* **What the task requires**
Whenever a picture appears, leave it out while repeating all the other data exactly.

------------------------------------------------

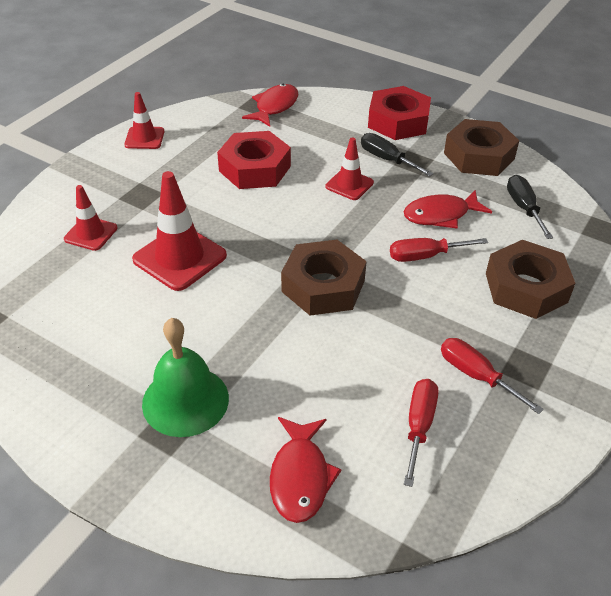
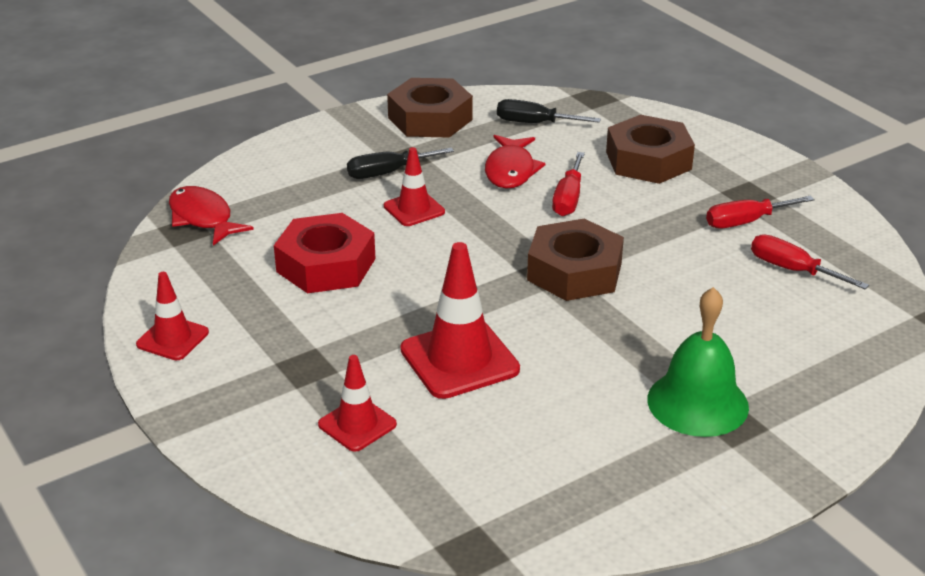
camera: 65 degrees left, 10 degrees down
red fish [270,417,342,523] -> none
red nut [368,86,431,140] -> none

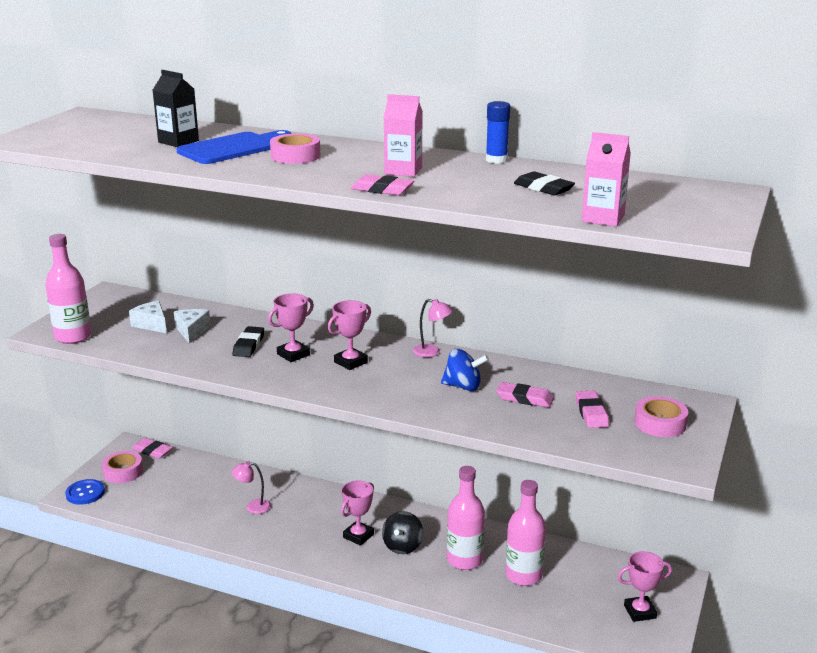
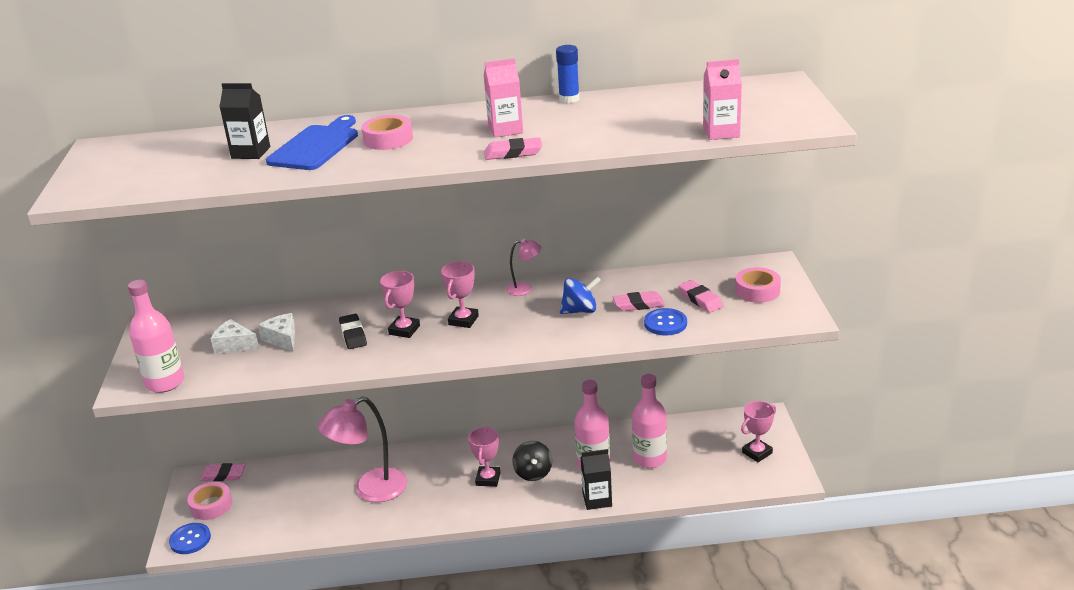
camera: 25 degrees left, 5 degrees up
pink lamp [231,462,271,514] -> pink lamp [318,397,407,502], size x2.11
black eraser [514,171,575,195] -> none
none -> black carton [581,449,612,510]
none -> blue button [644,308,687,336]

------------------------------------------------

* **Answer to this problem**
camera: 65 degrees left, 10 degrees down
red fish [270,417,342,523] -> none
red nut [368,86,431,140] -> none

camera: 25 degrees left, 5 degrees up
pink lamp [231,462,271,514] -> pink lamp [318,397,407,502], size x2.11
black eraser [514,171,575,195] -> none
none -> black carton [581,449,612,510]
none -> blue button [644,308,687,336]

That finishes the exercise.